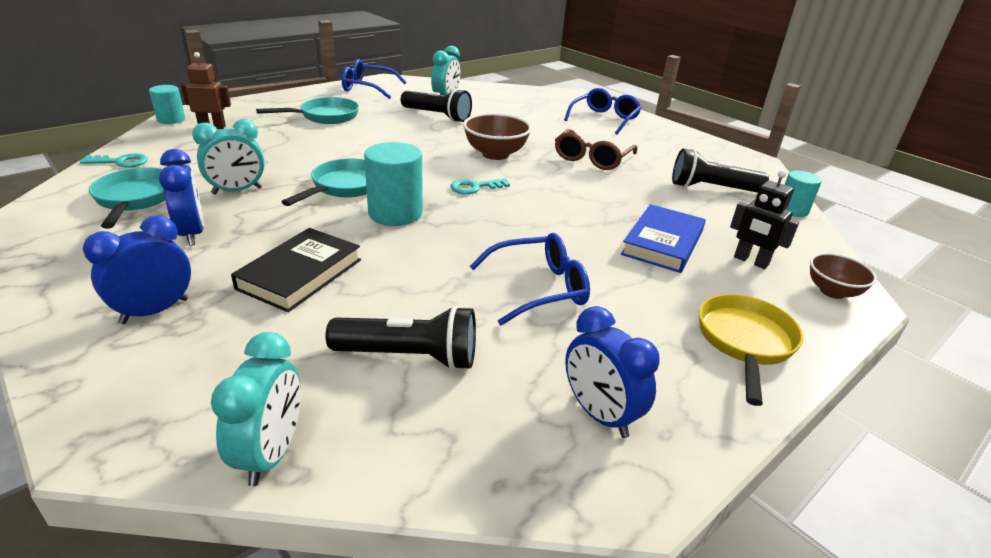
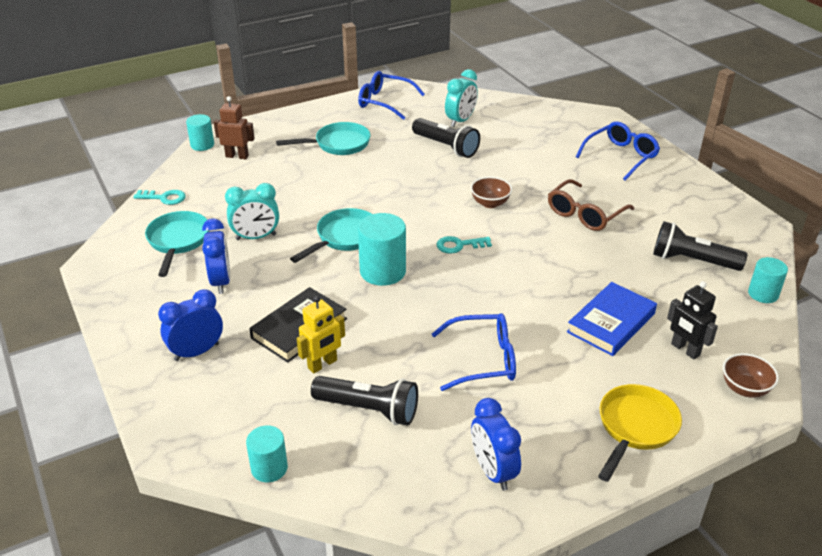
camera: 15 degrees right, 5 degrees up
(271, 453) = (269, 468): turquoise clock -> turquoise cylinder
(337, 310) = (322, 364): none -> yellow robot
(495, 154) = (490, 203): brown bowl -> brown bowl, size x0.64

☆ ☆ ☆ ☆

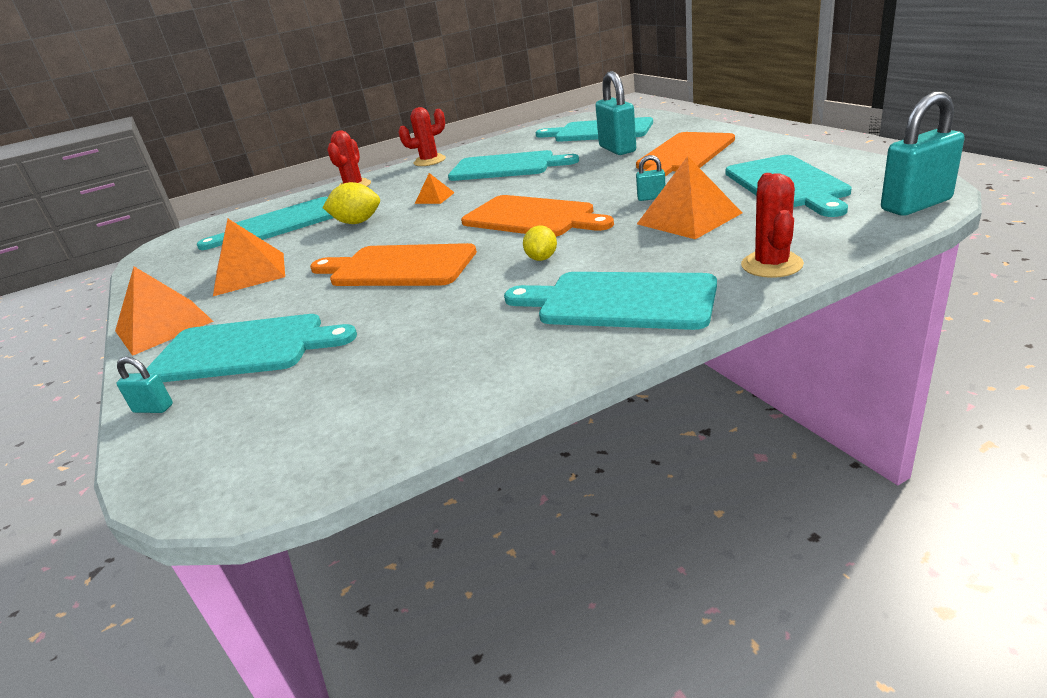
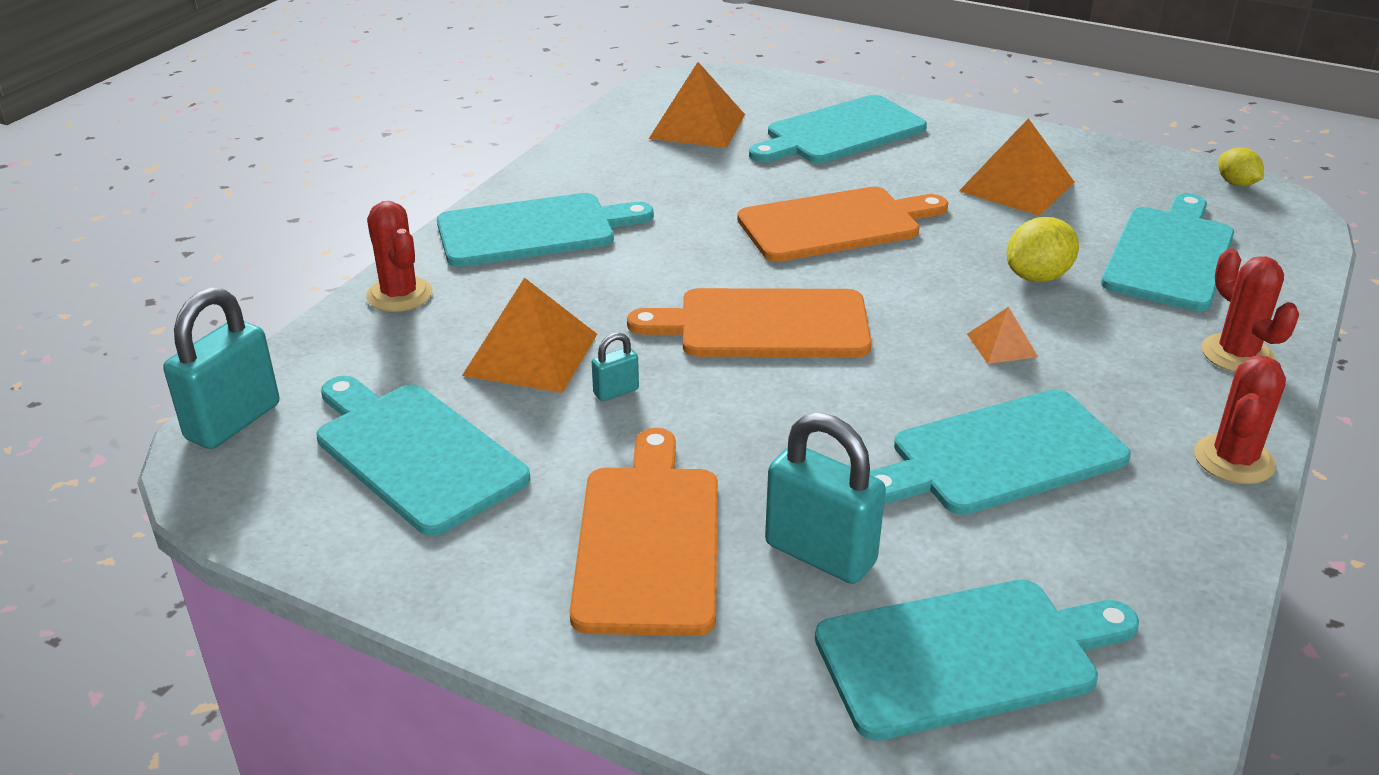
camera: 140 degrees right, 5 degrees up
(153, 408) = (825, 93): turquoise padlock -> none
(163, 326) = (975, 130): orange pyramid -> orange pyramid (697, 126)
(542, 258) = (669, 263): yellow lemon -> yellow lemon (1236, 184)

☆ ☆ ☆ ☆

Say how many lines of the material above include the word "turquoise", giving the number alone.

Result for this task. 2